● **Scene images with change listings**
-=-=-=-=-
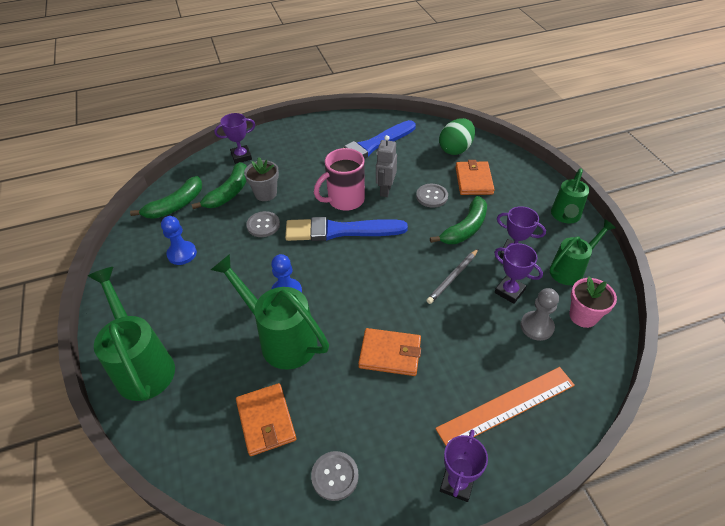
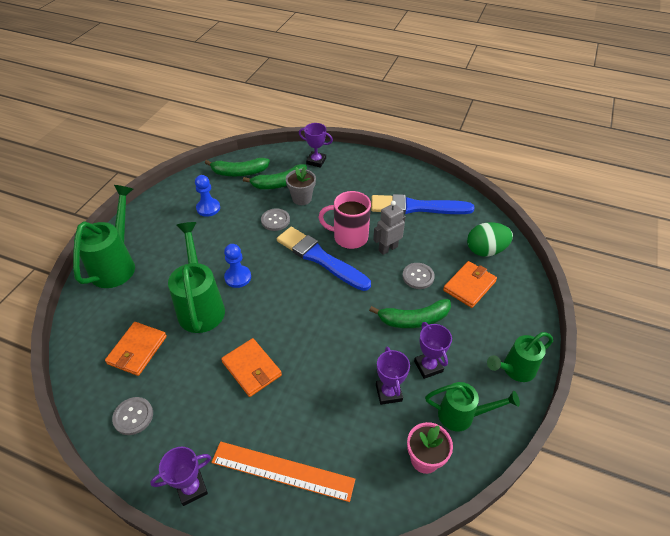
camera: 40 degrees right, 0 degrees up
(452, 277) = (358, 349): grey pencil -> none
(536, 326) = (376, 435): grey pawn -> none

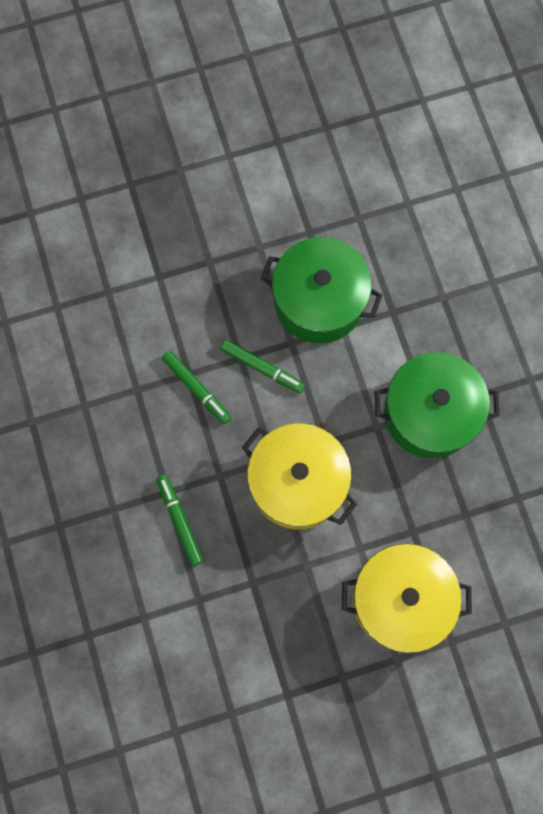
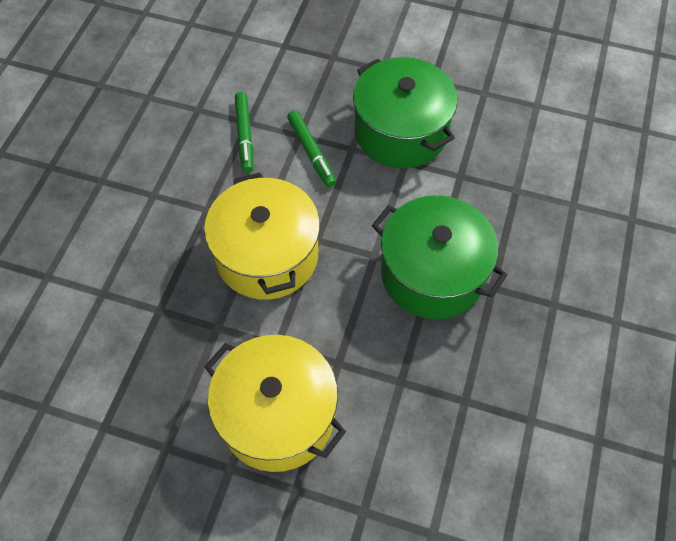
camera: 35 degrees right, 15 degrees down
(180, 520) = (144, 222): green marker -> none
-=-=-=-=-
● **TASK OBJECTIVE**
This task calls for the records to be copied exactly, without pictures.

● **RESULT FOR THIS TASK**
camera: 40 degrees right, 0 degrees up
(452, 277) = (358, 349): grey pencil -> none
(536, 326) = (376, 435): grey pawn -> none

camera: 35 degrees right, 15 degrees down
(180, 520) = (144, 222): green marker -> none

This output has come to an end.